# [Problem details]
Reply with one number: the count of lines in the records below that hold "stroma".
## BEGIN Information given
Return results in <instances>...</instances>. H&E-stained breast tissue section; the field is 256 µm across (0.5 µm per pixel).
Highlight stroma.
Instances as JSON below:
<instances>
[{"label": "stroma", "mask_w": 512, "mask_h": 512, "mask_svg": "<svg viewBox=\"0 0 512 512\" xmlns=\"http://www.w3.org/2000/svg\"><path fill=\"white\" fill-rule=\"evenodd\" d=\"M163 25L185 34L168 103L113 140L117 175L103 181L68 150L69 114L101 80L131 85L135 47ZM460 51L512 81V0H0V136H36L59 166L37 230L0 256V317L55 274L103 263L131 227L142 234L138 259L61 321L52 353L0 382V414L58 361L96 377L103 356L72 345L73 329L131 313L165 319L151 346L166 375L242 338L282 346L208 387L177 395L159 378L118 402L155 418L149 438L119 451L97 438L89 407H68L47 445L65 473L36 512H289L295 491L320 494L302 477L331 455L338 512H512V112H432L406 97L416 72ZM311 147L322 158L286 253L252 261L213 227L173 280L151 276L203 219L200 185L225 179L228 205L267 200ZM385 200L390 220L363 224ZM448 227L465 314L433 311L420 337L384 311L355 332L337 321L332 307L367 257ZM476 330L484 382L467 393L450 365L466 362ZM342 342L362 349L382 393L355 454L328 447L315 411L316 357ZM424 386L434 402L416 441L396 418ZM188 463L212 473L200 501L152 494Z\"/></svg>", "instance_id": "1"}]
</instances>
## END Information given
# [Answer below]
2